Try it
Quote all of the data that follows exactly as written, skipping the images.

Records shown
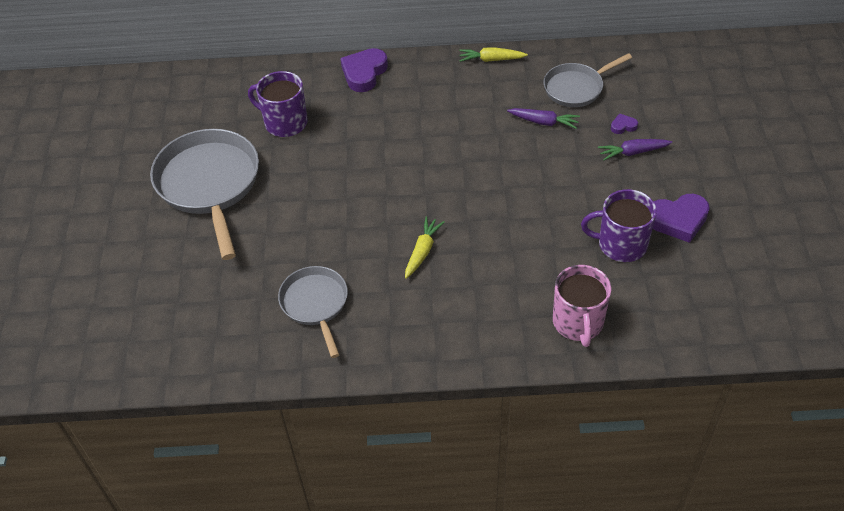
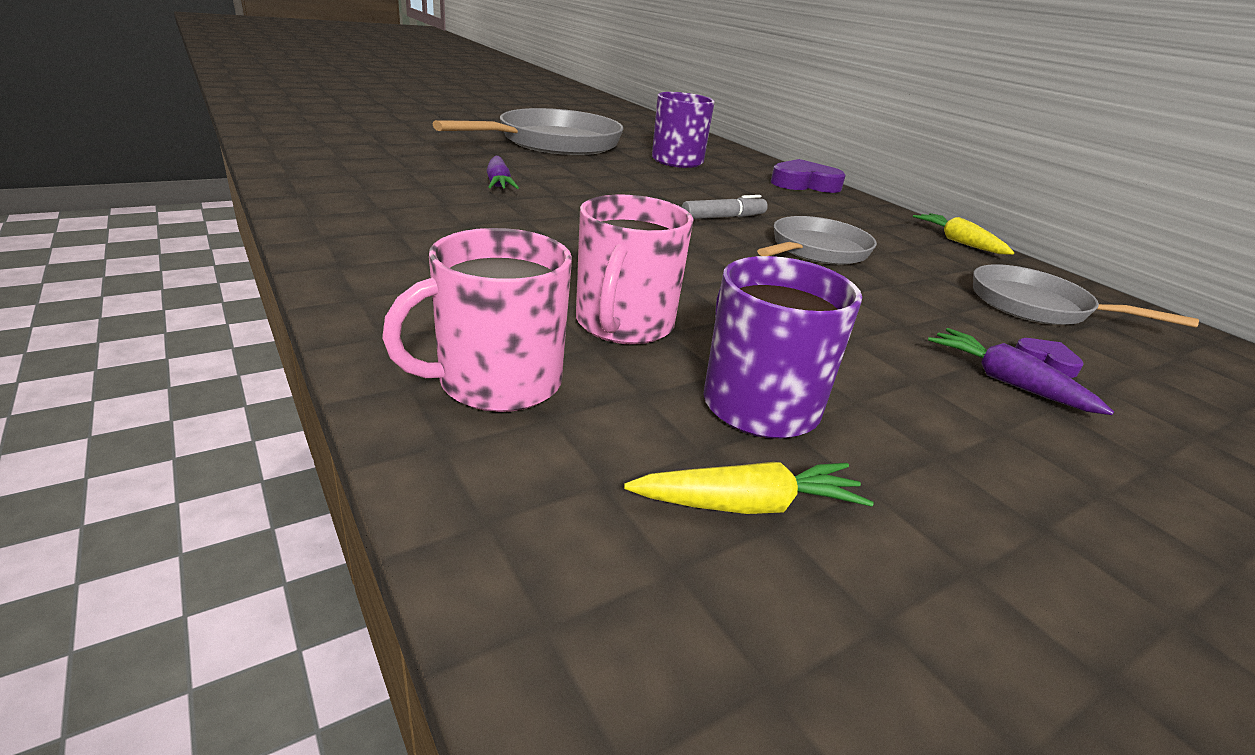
camera: 55 degrees right, 20 degrees down
(315, 304) = (412, 191): grey pan -> grey pan (816, 250)
(416, 154) = (723, 217): none -> grey marker
(422, 251) = (556, 236): yellow carrot -> yellow carrot (748, 505)
(542, 261) = (623, 324): none -> pink mug
(544, 122) = (920, 289): purple carrot -> purple carrot (498, 183)
(678, 220) = (928, 477): purple heart -> none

Exercise output
camera: 55 degrees right, 20 degrees down
(315, 304) = (412, 191): grey pan -> grey pan (816, 250)
(416, 154) = (723, 217): none -> grey marker
(422, 251) = (556, 236): yellow carrot -> yellow carrot (748, 505)
(542, 261) = (623, 324): none -> pink mug
(544, 122) = (920, 289): purple carrot -> purple carrot (498, 183)
(678, 220) = (928, 477): purple heart -> none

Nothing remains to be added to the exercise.